Scene edit records:
= Beginning of Section =

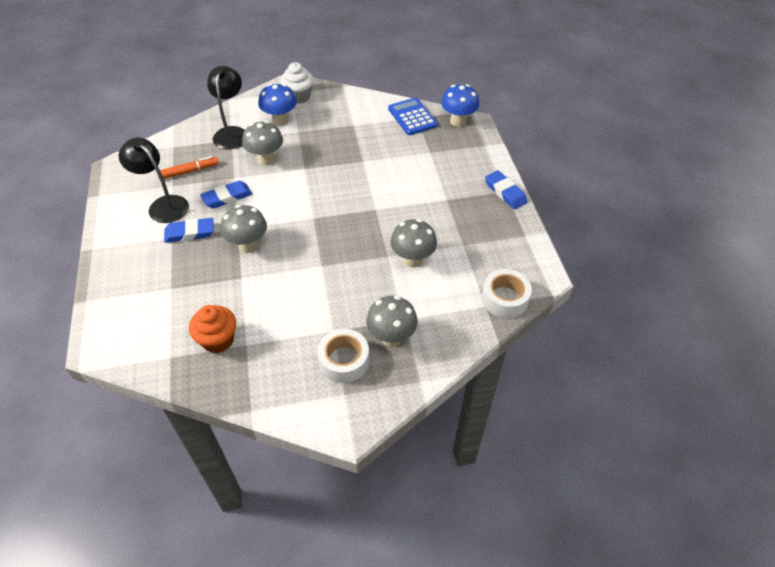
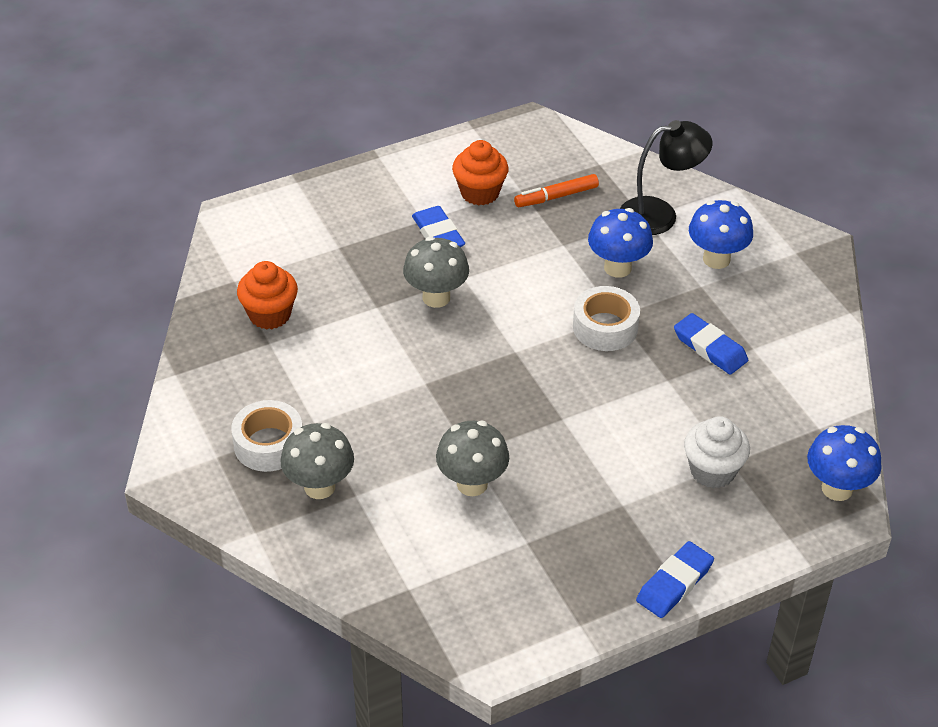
camera: 75 degrees right, 5 degrees down
(163, 205) = (480, 193): black lamp -> orange cupcake
(190, 171) = (556, 197): orange marker -> orange marker turned 105 degrees clockwise
(227, 197) = (520, 250): blue eraser -> blue eraser (710, 348)
(266, 159) = (617, 268): grey mushroom -> blue mushroom
(298, 96) = (790, 264): white cupcake -> white cupcake (712, 471)
(412, 117) = (815, 421): blue calculator -> none
(504, 298) = (430, 611): white tape -> white tape (605, 327)

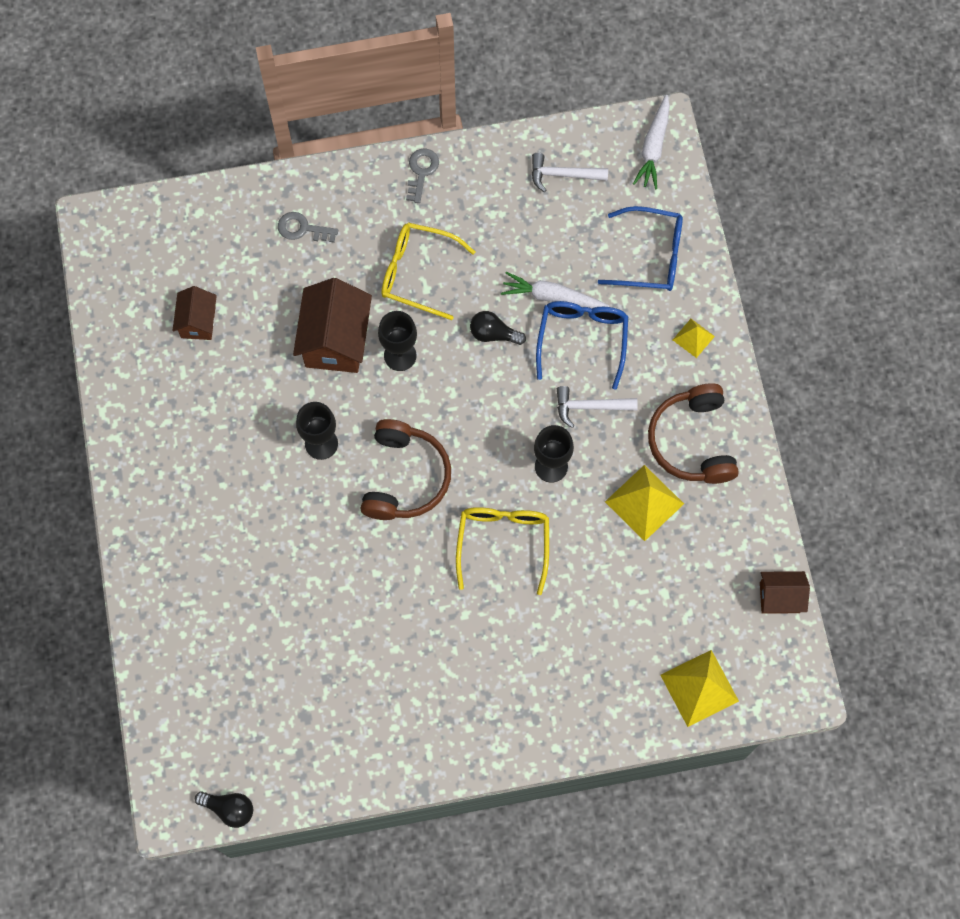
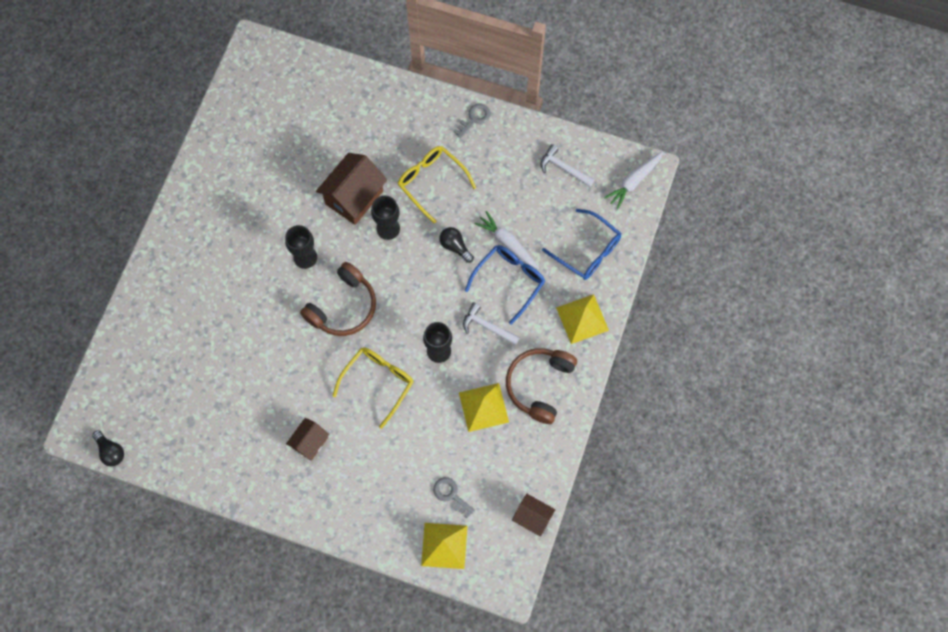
camera: 30 degrees right, 0 degrees up
(198, 322) = (277, 140): brown house -> brown house (310, 442)
(302, 229) = (377, 116): grey key -> grey key (451, 495)
(693, 338) = (582, 319): yellow pyramid -> yellow pyramid, size x1.80

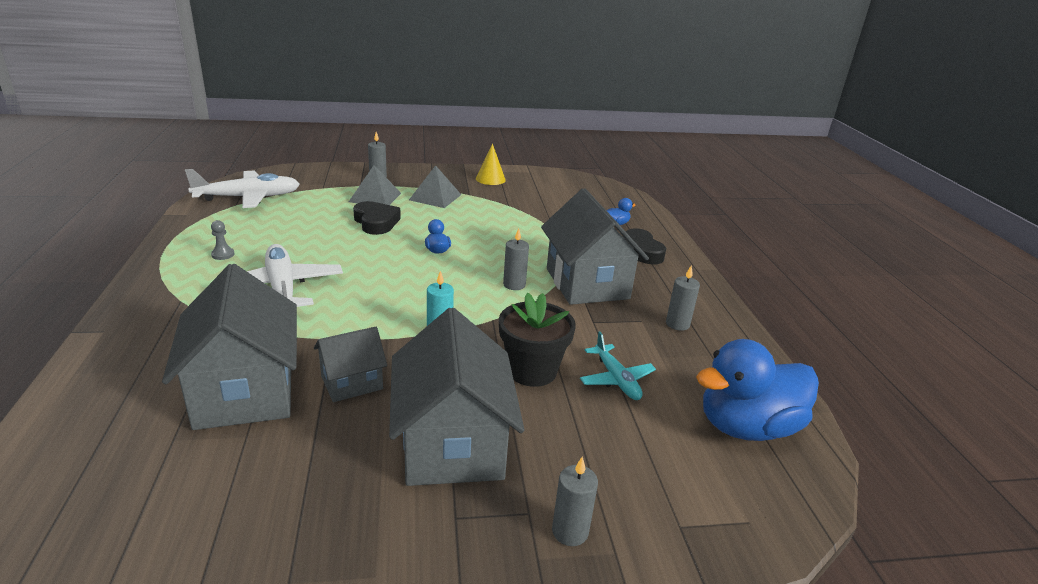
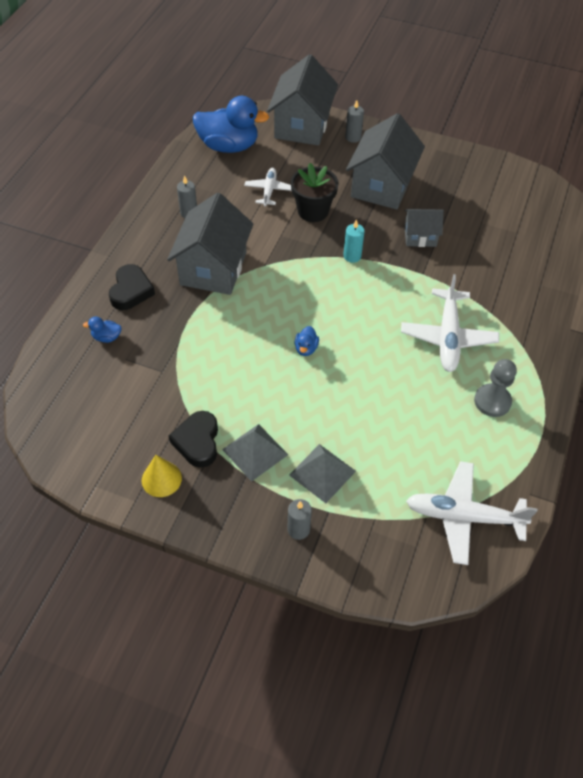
camera: 150 degrees left, 25 degrees up
(223, 254) = (492, 401): grey pawn -> grey pawn, size x1.87
(245, 392) = (480, 249): grey house -> grey house (302, 126)
(376, 222) = (341, 415): black heart -> black heart (197, 442)
(514, 285) = (270, 285): grey candle -> none
(616, 379) = (269, 190): turquoise plane -> white plane

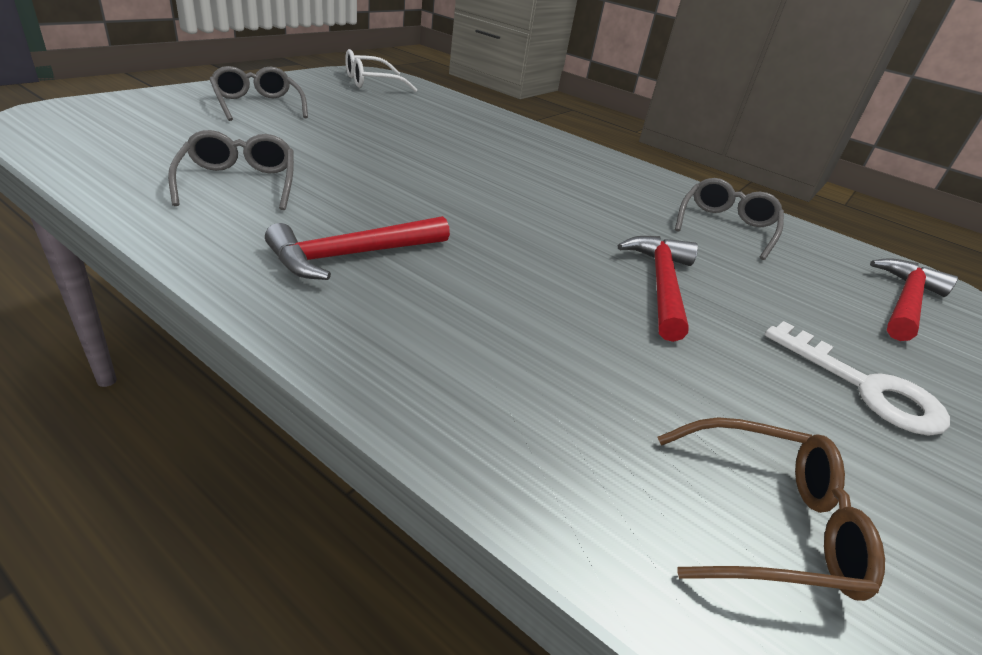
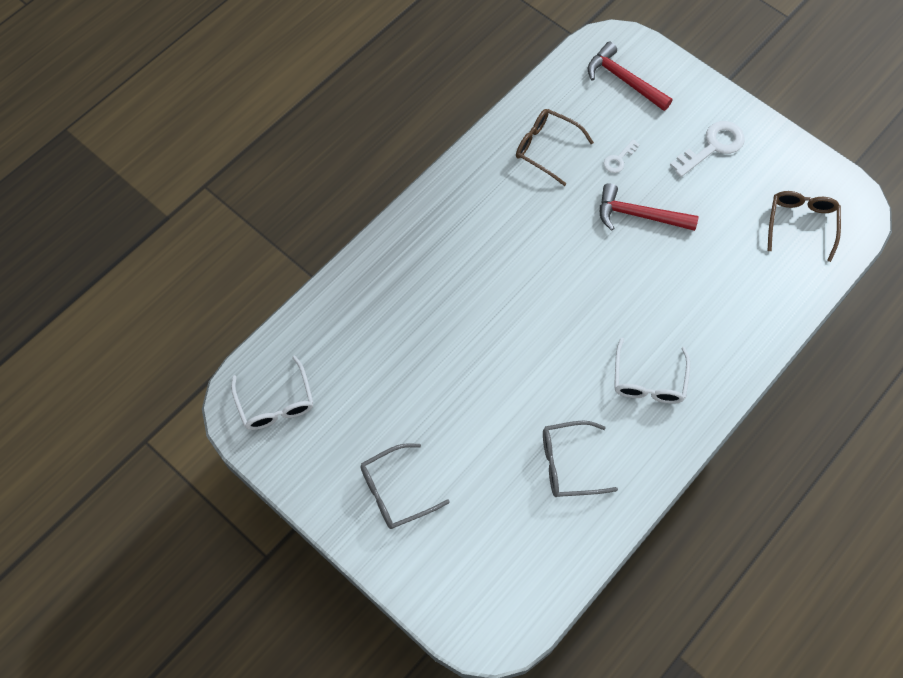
camera: 80 degrees left, 30 degrees up
(352, 255) = (648, 381): red hammer -> white glasses
(726, 226) = (546, 148): grey glasses -> brown glasses
(752, 279) = (619, 159): none -> white key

= End of Section =

The task: Give again, word for word, the line that contains "(190, 171) = (556, 197): orange" and every line after it through the end of the entries; omit the pictures.

Solution to this problem:
(190, 171) = (556, 197): orange marker -> orange marker turned 105 degrees clockwise
(227, 197) = (520, 250): blue eraser -> blue eraser (710, 348)
(266, 159) = (617, 268): grey mushroom -> blue mushroom
(298, 96) = (790, 264): white cupcake -> white cupcake (712, 471)
(412, 117) = (815, 421): blue calculator -> none
(504, 298) = (430, 611): white tape -> white tape (605, 327)

camera: 30 degrees right, 0 degrees up
(198, 322) = (277, 140): brown house -> brown house (310, 442)
(302, 229) = (377, 116): grey key -> grey key (451, 495)
(693, 338) = (582, 319): yellow pyramid -> yellow pyramid, size x1.80

camera: 150 degrees left, 25 degrees up
(223, 254) = (492, 401): grey pawn -> grey pawn, size x1.87
(245, 392) = (480, 249): grey house -> grey house (302, 126)
(376, 222) = (341, 415): black heart -> black heart (197, 442)
(514, 285) = (270, 285): grey candle -> none
(616, 379) = (269, 190): turquoise plane -> white plane

camera: 80 degrees left, 30 degrees up
(352, 255) = (648, 381): red hammer -> white glasses
(726, 226) = (546, 148): grey glasses -> brown glasses
(752, 279) = (619, 159): none -> white key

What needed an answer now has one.